Go through the data below. Pull out every line that has the word "beignet".

┌──

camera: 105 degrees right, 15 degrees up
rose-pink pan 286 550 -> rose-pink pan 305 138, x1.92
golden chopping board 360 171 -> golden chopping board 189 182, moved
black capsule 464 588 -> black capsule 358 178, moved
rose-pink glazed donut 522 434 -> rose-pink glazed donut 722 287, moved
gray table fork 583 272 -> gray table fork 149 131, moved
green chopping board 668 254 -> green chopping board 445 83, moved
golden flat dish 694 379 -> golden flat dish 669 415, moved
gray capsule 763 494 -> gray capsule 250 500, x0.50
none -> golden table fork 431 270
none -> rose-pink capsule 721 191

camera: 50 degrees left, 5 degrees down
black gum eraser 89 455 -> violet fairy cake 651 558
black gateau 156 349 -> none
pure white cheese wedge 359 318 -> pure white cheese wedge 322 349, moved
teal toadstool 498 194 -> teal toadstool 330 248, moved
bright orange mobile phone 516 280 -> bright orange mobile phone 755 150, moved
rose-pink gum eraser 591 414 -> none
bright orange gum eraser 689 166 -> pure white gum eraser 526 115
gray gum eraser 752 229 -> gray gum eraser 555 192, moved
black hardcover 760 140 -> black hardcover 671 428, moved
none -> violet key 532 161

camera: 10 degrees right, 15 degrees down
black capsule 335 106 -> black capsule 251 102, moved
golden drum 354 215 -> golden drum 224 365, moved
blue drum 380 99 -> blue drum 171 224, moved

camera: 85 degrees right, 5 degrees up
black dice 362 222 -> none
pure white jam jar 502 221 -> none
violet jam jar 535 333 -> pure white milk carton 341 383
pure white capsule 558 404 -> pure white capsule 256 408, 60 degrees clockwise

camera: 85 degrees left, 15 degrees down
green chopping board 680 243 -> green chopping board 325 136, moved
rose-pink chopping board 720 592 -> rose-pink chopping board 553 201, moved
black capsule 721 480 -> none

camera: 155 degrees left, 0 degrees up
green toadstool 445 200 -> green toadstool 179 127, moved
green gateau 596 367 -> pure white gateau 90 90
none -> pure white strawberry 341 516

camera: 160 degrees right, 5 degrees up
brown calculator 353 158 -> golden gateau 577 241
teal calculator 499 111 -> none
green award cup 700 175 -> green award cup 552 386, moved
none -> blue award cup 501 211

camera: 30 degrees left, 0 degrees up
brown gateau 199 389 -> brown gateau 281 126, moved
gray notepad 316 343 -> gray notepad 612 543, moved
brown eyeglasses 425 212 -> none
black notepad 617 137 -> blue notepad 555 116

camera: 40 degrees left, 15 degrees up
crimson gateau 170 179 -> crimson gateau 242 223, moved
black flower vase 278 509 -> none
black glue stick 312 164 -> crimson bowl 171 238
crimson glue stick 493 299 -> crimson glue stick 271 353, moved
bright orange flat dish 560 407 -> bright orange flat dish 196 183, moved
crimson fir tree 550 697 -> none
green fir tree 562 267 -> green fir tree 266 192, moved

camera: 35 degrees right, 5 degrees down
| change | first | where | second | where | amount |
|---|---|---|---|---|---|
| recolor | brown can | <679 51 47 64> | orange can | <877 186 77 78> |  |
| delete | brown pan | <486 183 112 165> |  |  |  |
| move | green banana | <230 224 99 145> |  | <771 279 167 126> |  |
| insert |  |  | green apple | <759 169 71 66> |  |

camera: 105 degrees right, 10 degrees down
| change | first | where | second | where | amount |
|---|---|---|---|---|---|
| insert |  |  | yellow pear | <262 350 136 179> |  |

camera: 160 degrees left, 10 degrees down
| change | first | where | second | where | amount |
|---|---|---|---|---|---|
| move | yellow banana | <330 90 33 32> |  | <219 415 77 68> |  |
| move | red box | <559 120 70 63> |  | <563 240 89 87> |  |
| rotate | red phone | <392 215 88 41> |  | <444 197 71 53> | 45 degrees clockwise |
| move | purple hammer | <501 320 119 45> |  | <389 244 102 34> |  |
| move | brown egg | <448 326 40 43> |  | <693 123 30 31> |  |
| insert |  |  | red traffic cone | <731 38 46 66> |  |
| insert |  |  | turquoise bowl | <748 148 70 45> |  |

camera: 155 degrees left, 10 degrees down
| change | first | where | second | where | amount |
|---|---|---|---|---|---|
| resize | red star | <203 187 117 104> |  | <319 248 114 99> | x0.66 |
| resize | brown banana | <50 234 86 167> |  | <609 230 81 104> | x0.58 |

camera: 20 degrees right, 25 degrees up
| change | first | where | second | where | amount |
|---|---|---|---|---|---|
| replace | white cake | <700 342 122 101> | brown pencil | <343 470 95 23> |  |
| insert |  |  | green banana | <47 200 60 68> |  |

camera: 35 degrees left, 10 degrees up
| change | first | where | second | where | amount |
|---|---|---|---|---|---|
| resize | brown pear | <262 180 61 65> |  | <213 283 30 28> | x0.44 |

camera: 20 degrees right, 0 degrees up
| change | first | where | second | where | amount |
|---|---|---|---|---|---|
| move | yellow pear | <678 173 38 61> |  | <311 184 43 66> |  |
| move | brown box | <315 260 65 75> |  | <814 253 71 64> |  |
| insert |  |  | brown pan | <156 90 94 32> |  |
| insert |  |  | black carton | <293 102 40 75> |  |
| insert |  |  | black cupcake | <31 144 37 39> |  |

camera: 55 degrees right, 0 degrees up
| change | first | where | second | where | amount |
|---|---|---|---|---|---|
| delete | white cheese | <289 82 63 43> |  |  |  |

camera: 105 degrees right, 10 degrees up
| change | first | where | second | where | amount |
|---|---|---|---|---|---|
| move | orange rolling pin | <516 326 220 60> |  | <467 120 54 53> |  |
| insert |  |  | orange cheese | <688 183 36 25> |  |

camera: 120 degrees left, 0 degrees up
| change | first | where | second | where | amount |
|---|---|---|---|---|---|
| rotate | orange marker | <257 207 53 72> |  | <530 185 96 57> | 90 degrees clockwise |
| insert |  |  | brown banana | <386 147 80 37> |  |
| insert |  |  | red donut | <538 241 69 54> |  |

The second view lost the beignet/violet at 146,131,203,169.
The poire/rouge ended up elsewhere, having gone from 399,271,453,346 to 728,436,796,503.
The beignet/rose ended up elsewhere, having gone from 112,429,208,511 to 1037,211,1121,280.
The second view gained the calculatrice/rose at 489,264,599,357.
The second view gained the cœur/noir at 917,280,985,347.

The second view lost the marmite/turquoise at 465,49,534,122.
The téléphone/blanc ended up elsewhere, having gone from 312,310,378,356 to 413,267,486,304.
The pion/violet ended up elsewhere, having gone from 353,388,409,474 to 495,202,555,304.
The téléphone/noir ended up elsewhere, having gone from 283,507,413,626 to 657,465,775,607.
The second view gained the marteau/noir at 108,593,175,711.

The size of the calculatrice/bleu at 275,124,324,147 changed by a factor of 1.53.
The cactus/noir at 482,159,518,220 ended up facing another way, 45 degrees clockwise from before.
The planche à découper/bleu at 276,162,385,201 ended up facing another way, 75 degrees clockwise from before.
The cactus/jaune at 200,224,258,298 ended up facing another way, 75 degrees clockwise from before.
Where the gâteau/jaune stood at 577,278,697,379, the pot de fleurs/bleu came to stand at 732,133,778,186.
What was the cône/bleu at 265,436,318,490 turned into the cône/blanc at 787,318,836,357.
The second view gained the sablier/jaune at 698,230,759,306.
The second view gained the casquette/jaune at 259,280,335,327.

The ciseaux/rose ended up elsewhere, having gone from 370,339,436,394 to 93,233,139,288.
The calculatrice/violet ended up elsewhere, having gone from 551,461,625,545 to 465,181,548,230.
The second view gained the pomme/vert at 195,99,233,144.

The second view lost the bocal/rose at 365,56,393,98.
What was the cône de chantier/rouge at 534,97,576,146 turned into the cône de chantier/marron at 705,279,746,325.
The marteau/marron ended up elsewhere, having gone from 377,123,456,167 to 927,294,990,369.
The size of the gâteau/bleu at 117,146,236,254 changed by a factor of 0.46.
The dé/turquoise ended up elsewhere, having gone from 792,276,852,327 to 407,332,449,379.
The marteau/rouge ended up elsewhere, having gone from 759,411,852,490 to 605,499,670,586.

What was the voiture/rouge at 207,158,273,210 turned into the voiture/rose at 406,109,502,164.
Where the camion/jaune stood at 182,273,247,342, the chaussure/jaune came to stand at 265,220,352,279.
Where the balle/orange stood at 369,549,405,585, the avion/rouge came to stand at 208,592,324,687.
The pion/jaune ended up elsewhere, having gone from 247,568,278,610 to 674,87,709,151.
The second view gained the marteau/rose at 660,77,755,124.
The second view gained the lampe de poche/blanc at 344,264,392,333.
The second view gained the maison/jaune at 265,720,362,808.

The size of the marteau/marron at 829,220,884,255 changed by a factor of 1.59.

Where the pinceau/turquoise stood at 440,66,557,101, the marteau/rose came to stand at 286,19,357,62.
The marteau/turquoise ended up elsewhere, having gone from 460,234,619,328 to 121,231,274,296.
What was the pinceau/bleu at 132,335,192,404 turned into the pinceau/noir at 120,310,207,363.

└──

[Solution to this task]
The second view lost the beignet/violet at 146,131,203,169.
The beignet/rose ended up elsewhere, having gone from 112,429,208,511 to 1037,211,1121,280.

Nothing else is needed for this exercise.